▶ [What to work on]: Answer with a single number, the count of lines holding the word "keys".

▶ [Entries provided]:

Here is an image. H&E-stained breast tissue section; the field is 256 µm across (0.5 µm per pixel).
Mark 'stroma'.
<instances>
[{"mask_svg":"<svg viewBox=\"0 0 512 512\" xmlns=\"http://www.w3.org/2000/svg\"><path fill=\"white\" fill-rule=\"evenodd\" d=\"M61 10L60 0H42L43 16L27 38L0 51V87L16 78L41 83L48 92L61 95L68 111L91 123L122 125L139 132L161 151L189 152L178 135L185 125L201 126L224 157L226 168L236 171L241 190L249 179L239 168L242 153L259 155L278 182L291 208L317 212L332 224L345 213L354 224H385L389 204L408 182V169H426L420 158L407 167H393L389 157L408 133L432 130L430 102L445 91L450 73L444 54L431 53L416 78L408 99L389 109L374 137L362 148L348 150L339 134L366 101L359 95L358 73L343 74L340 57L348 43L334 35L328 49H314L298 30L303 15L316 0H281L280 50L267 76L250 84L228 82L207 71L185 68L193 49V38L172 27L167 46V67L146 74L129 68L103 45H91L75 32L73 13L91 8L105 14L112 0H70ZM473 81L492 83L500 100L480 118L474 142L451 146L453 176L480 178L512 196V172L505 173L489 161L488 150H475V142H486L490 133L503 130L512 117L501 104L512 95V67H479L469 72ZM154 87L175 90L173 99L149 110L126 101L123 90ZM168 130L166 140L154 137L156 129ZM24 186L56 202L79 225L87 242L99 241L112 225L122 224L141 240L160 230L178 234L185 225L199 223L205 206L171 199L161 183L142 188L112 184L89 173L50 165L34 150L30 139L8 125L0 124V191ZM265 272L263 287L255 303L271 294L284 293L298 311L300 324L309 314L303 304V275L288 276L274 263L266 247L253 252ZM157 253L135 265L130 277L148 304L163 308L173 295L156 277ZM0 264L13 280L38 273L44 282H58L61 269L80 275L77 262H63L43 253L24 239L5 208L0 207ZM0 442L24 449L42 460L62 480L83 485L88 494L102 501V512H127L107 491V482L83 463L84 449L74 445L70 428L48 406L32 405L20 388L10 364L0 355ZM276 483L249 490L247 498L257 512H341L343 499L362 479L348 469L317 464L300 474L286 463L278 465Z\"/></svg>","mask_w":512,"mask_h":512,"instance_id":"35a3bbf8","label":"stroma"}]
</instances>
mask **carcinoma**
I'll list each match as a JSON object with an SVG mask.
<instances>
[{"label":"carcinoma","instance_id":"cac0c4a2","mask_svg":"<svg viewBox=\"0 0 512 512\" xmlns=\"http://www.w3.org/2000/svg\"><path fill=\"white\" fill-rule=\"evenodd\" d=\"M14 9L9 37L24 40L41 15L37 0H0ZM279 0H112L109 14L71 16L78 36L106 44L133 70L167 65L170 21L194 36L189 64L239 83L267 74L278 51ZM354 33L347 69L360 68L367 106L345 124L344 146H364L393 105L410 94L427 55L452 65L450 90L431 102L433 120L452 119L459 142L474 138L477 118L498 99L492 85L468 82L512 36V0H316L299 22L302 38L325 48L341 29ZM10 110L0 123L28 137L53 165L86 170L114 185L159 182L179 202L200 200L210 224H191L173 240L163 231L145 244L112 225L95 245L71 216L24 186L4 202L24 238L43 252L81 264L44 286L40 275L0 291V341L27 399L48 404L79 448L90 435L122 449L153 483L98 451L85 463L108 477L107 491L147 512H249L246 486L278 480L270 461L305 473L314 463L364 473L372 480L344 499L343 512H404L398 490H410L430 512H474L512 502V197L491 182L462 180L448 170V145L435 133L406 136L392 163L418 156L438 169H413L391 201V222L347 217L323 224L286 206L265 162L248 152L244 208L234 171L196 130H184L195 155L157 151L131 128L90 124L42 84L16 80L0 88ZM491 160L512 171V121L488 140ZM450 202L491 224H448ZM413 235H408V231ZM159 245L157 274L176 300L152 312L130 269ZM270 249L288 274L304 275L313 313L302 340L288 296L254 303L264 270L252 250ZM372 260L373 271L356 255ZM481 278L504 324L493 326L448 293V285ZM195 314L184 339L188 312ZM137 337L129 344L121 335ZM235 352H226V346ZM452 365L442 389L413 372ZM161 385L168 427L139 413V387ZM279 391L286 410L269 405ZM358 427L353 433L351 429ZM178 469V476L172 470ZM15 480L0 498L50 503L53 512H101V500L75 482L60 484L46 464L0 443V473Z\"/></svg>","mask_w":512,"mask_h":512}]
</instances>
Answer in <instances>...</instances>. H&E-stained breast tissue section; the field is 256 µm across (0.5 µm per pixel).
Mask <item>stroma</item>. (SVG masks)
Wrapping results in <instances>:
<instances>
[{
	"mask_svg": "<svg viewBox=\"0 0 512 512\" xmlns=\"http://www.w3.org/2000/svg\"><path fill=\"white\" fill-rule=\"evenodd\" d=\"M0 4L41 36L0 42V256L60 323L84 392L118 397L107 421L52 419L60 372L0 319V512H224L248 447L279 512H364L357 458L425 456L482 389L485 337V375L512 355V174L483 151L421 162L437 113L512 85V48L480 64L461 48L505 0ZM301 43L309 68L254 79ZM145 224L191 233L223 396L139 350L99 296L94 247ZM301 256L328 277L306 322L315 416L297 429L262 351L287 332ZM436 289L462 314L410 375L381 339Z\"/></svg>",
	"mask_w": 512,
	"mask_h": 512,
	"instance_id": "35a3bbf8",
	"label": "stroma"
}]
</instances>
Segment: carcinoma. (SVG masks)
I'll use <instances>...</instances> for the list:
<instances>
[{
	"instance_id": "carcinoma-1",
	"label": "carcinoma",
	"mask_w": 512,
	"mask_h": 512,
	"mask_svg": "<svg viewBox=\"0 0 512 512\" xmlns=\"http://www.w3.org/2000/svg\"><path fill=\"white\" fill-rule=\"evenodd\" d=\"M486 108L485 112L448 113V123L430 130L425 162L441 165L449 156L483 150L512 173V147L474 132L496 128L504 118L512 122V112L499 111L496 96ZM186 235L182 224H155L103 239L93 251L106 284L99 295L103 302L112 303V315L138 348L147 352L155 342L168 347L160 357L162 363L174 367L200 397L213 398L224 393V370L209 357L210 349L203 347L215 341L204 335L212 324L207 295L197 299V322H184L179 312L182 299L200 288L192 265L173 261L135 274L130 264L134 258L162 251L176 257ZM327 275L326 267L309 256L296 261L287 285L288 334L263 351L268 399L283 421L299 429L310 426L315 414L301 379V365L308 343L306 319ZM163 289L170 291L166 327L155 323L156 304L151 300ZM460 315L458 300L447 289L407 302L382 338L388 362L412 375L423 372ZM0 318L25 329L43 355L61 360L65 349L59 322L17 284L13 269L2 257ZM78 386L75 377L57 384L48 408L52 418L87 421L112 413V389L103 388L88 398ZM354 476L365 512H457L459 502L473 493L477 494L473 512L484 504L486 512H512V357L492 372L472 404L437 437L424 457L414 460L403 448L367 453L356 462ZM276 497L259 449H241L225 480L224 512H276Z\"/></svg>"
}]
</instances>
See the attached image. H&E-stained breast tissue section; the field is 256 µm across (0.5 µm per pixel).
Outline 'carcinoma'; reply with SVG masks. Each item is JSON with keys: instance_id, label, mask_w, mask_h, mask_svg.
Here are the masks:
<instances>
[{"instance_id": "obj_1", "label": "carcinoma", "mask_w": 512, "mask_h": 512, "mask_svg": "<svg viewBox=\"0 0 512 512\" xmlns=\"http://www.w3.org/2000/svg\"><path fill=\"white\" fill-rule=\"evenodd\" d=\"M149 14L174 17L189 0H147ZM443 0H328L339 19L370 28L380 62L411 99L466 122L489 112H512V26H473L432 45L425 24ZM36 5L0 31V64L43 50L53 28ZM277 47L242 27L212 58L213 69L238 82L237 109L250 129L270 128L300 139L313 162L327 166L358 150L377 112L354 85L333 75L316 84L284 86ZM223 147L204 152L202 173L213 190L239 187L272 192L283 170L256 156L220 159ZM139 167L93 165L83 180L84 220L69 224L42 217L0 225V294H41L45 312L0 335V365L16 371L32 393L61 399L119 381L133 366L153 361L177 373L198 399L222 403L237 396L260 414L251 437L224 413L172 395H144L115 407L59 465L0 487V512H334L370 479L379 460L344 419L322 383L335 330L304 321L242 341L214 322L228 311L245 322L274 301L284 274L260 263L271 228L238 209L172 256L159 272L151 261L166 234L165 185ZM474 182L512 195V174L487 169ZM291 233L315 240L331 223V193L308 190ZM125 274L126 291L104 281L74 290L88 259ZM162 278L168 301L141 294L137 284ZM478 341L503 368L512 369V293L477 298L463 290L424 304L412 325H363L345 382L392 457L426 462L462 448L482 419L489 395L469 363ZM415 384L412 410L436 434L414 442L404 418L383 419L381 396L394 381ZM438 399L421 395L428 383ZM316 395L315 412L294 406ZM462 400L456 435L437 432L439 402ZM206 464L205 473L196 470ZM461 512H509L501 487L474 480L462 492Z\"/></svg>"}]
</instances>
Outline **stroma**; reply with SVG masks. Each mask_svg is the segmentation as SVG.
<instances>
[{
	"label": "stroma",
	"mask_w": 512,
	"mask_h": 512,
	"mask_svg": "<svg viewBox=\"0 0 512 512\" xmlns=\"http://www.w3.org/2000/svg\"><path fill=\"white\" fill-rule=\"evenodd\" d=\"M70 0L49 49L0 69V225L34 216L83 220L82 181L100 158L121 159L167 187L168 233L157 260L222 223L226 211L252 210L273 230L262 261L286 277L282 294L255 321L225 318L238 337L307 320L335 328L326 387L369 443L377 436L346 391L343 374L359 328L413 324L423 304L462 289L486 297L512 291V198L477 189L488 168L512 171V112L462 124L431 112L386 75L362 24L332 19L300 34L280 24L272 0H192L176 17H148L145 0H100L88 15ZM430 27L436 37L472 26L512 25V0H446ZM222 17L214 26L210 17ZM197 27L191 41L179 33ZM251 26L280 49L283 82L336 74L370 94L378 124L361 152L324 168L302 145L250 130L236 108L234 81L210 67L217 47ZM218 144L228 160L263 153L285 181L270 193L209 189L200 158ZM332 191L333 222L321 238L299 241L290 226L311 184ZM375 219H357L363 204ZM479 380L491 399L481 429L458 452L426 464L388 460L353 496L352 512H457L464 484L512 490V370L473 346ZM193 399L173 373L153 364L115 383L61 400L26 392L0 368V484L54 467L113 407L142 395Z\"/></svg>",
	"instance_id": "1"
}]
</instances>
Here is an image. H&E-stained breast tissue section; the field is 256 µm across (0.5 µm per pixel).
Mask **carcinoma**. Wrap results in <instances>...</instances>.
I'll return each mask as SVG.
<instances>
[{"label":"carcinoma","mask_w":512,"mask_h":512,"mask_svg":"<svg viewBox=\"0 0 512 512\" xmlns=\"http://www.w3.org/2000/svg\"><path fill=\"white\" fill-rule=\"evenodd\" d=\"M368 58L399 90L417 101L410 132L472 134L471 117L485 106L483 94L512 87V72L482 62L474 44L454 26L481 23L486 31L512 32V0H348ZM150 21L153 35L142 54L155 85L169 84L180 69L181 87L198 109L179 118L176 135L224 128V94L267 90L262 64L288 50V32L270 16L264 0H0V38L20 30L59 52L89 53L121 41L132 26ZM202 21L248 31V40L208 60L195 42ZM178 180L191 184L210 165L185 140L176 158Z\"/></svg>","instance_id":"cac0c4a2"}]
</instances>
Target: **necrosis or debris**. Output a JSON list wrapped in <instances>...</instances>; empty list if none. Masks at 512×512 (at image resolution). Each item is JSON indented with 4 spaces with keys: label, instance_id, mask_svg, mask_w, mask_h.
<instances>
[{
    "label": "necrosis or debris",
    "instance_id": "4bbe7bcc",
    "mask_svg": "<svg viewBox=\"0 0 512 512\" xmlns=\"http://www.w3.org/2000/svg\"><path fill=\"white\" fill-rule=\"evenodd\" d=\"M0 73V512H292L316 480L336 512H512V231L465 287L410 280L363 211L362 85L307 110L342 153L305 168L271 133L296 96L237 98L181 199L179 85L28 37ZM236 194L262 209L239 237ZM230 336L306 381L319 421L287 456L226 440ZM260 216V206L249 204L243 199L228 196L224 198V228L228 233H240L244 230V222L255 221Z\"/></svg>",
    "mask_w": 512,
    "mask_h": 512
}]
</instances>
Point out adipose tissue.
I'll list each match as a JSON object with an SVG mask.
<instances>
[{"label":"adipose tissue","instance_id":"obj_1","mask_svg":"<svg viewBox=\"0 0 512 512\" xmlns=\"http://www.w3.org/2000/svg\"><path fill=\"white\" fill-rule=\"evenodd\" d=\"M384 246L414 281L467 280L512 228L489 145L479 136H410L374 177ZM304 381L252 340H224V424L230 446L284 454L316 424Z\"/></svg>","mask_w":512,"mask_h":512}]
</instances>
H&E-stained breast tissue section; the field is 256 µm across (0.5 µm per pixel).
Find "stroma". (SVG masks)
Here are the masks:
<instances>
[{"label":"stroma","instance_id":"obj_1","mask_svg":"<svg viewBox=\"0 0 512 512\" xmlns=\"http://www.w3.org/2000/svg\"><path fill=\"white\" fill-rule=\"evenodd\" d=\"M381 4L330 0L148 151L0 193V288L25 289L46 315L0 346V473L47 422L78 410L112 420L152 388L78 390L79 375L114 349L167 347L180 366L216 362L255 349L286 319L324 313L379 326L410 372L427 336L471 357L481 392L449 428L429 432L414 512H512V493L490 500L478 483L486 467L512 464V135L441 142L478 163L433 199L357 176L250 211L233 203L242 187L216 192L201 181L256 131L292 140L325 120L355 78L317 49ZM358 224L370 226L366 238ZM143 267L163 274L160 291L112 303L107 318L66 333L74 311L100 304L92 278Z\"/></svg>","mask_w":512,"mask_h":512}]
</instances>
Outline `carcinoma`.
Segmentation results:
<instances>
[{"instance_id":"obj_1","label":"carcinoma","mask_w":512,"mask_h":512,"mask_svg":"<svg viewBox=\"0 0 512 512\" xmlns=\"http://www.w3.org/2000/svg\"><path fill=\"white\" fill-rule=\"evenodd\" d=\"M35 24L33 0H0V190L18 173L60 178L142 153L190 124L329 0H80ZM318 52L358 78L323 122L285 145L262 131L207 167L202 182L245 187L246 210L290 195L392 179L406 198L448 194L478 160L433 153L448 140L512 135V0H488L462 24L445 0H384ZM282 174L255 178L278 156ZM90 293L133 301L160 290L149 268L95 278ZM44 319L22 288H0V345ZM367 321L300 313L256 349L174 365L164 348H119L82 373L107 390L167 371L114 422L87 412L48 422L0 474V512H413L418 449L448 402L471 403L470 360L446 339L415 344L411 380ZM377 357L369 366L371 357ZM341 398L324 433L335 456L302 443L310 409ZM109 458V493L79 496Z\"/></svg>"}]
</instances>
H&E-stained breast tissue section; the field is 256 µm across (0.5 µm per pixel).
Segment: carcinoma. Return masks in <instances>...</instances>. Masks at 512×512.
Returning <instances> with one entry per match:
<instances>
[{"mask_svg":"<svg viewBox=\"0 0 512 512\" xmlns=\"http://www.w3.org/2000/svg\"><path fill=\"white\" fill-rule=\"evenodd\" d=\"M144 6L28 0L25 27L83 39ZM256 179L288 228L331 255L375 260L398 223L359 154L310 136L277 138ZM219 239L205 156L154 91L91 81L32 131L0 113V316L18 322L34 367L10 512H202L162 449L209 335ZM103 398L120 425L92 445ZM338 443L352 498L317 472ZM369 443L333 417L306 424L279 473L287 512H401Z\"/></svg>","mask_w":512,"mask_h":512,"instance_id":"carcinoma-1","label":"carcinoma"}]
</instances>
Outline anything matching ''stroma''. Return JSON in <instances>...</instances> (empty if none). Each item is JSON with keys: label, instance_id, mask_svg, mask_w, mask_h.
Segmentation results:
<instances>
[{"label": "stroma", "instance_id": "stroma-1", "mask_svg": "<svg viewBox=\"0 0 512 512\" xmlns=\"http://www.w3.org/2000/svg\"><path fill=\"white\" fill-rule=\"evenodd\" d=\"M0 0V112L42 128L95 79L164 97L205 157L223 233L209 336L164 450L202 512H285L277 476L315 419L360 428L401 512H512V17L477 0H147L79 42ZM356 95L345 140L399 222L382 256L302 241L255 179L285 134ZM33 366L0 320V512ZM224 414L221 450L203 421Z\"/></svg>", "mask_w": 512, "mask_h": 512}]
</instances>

▶ [Worked answer]: 3